In the entries below, locate the line with "brown bucket [386,209,507,361]", then give again that line and all lines after it, exactly, with pictures omitted.

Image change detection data
********************

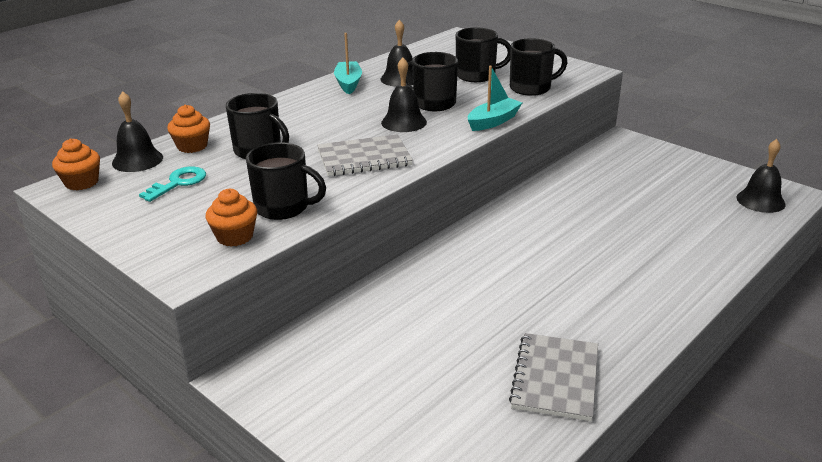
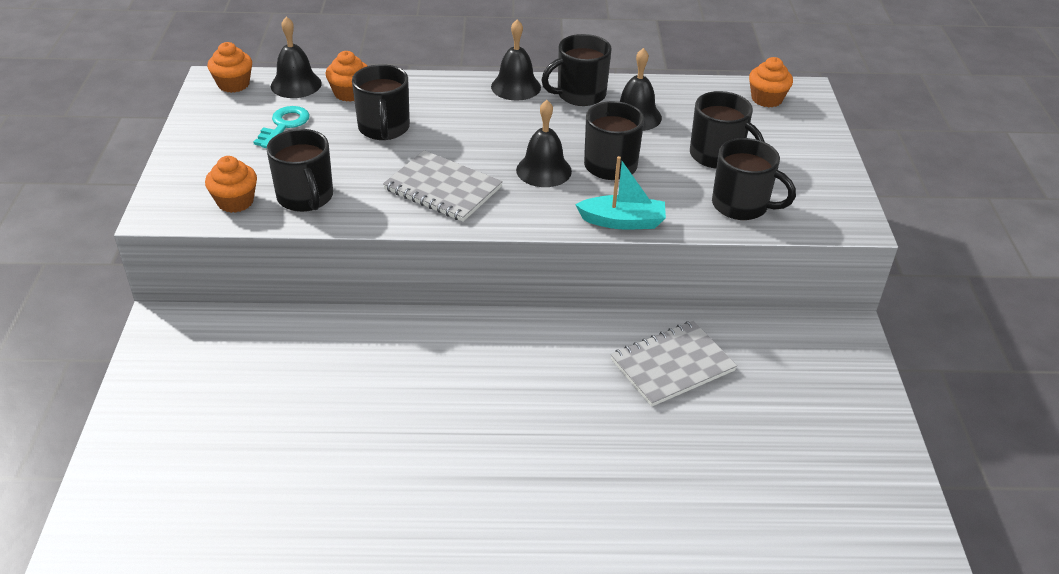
camera: 45 degrees right, 10 degrees up
turquoise key [139,166,206,202] -> turquoise key turned 60 degrees counterclockwise [253,106,310,148]
turquoise boat [334,33,362,94] -> black mug [541,34,612,106]
grey notebook [509,333,598,421] -> grey notebook moved to [611,321,737,407]
black bell [737,139,786,213] -> black bell moved to [491,19,541,101]
none -> orange cupcake [749,57,793,107]

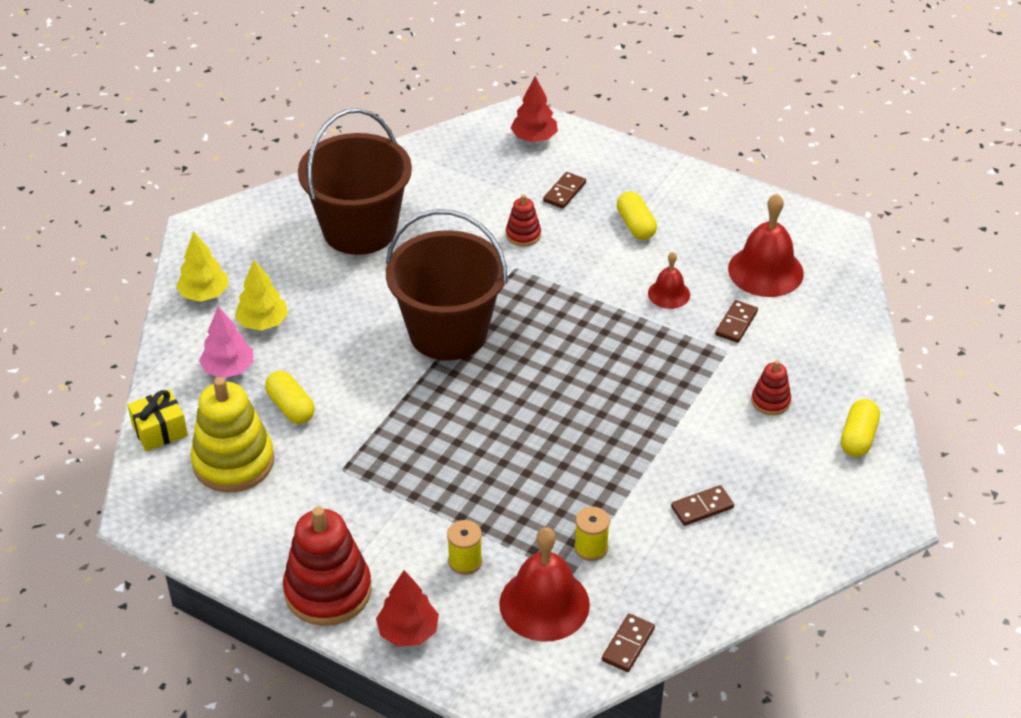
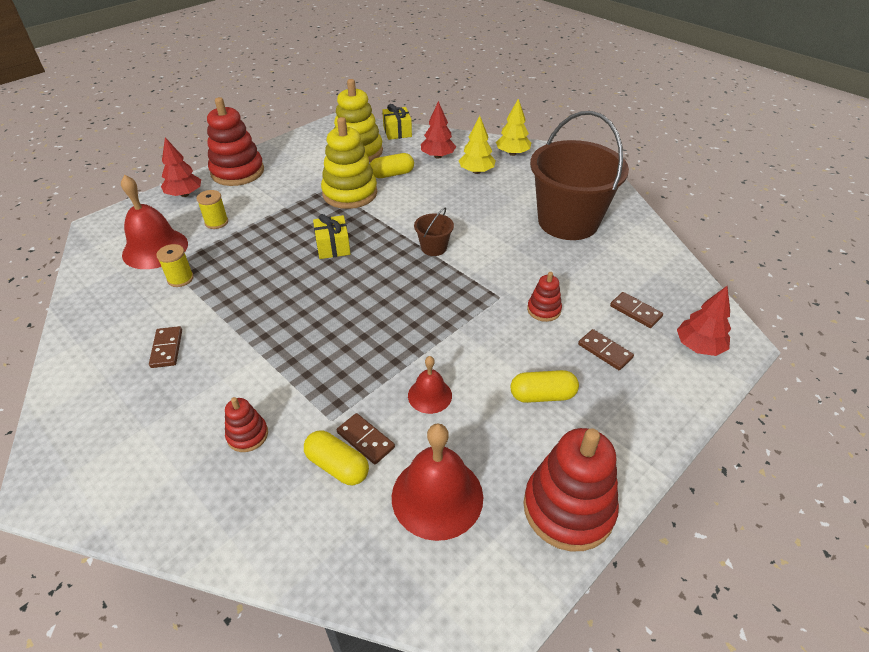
camera: 105 degrees right, 0 degrees up
pink tree [199,306,253,378] -> red tree [421,101,456,159]
brown bucket [386,209,507,361] -> brown bucket [414,207,454,256], size x0.41
brown domino [602,614,655,672] -> brown domino moved to [610,292,663,328]
yellow capsule [841,399,880,457] -> yellow capsule moved to [304,430,369,485]
none -> yellow gift [313,214,351,259]
none -> yellow stacking toy [321,117,377,209]
none -> red stacking toy [523,428,619,551]

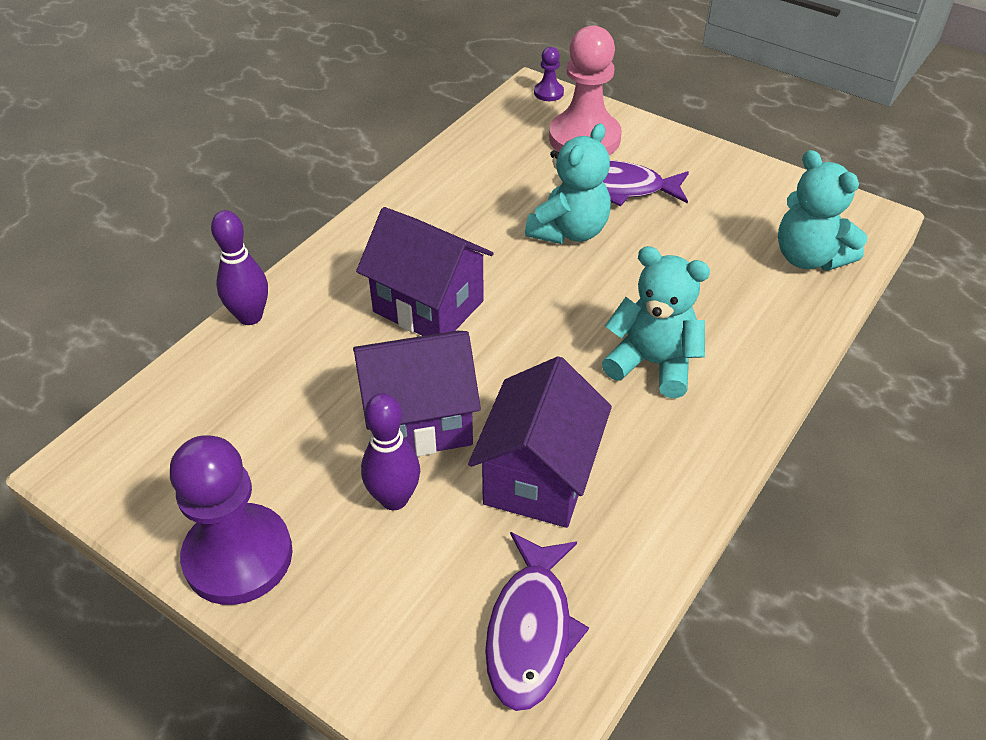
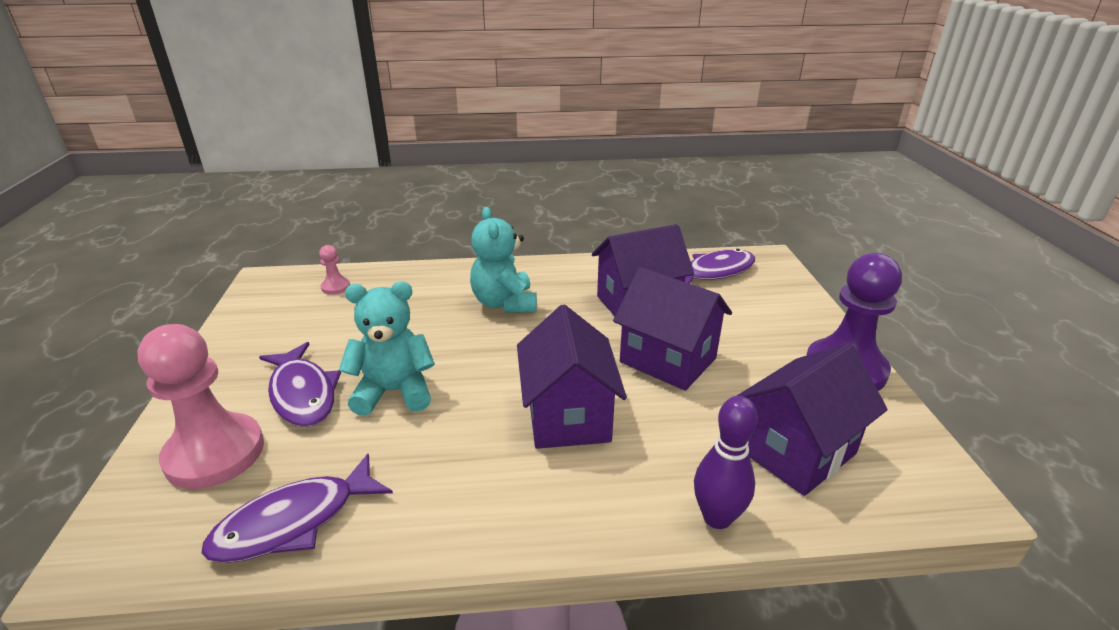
camera: 130 degrees left, 15 degrees down
purple bowling pin [361,393,420,510] -> none
purple pawn [534,47,564,101] -> none
turquoise teddy bear [778,150,867,271] -> pink pawn [319,245,350,295]
none -> purple fish [201,453,393,563]
none -> purple house [737,343,888,496]

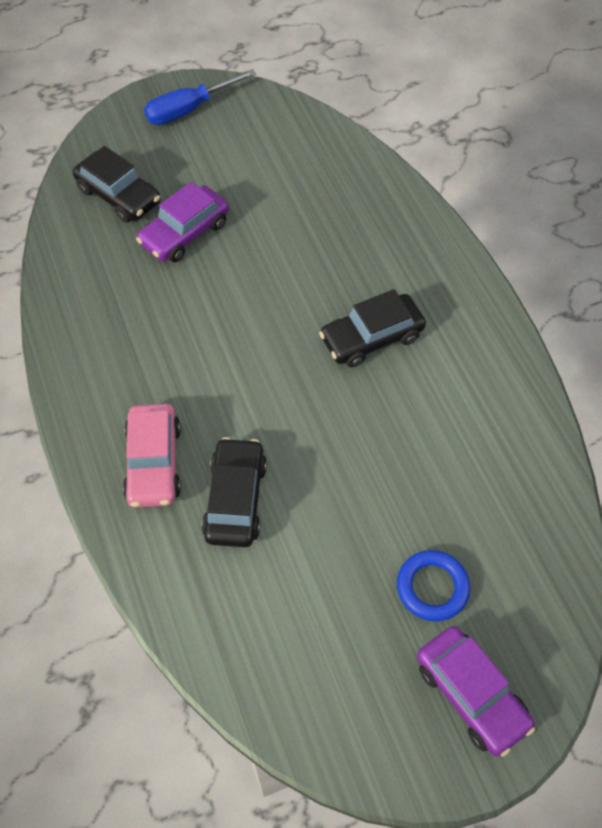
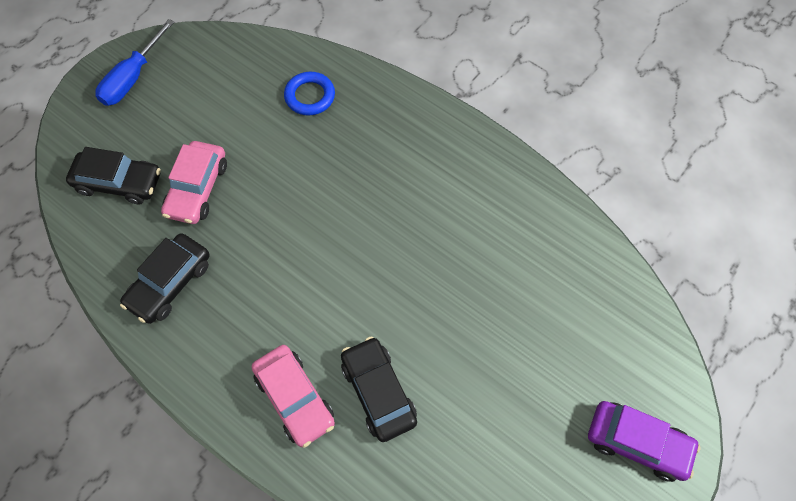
camera: 30 degrees left, 5 degrees up
purple car [136,182,229,262] -> pink car [161,141,227,224]
black car [319,289,426,367] -> black car moved to [120,233,210,324]
blue ring [397,550,470,621] -> blue ring moved to [284,72,335,116]

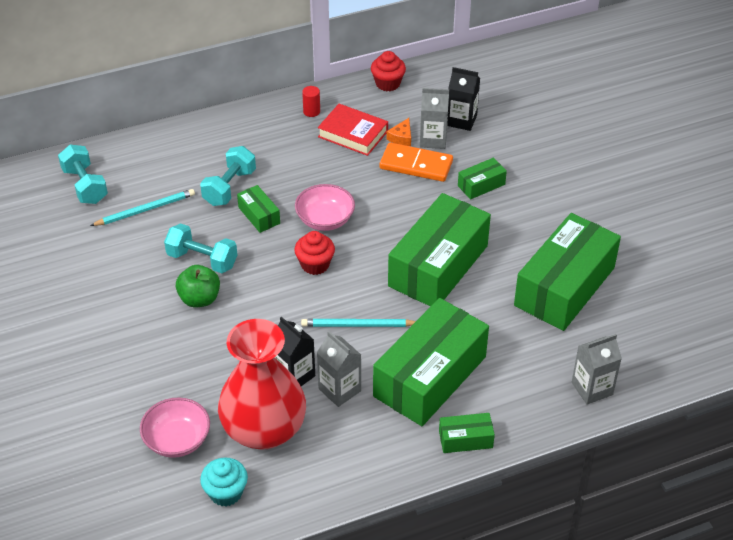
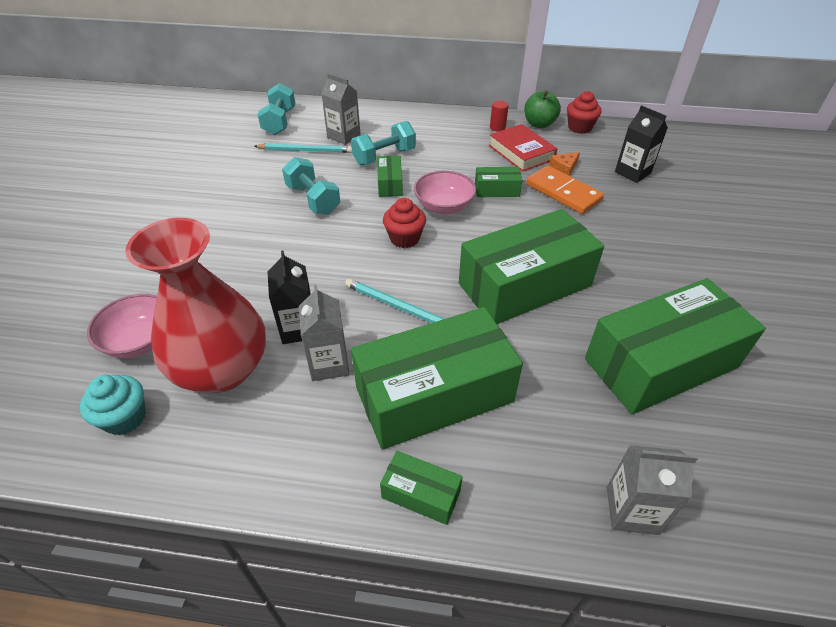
camera: 30 degrees right, 0 degrees up
green apple [176,265,220,307] -> green apple moved to [524,90,561,128]
grey carton [420,88,449,149] -> grey carton moved to [321,73,361,145]
green box [458,158,507,199] -> green box moved to [475,167,522,197]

********************

Expected output:
brown bucket [386,209,507,361] -> brown bucket [414,207,454,256], size x0.41
brown domino [602,614,655,672] -> brown domino moved to [610,292,663,328]
yellow capsule [841,399,880,457] -> yellow capsule moved to [304,430,369,485]
none -> yellow gift [313,214,351,259]
none -> yellow stacking toy [321,117,377,209]
none -> red stacking toy [523,428,619,551]

camera: 130 degrees left, 15 degrees down
purple bowling pin [361,393,420,510] -> none
purple pawn [534,47,564,101] -> none
turquoise teddy bear [778,150,867,271] -> pink pawn [319,245,350,295]
none -> purple fish [201,453,393,563]
none -> purple house [737,343,888,496]

camera: 30 degrees left, 5 degrees up
purple car [136,182,229,262] -> pink car [161,141,227,224]
black car [319,289,426,367] -> black car moved to [120,233,210,324]
blue ring [397,550,470,621] -> blue ring moved to [284,72,335,116]

camera: 30 degrees right, 0 degrees up
green apple [176,265,220,307] -> green apple moved to [524,90,561,128]
grey carton [420,88,449,149] -> grey carton moved to [321,73,361,145]
green box [458,158,507,199] -> green box moved to [475,167,522,197]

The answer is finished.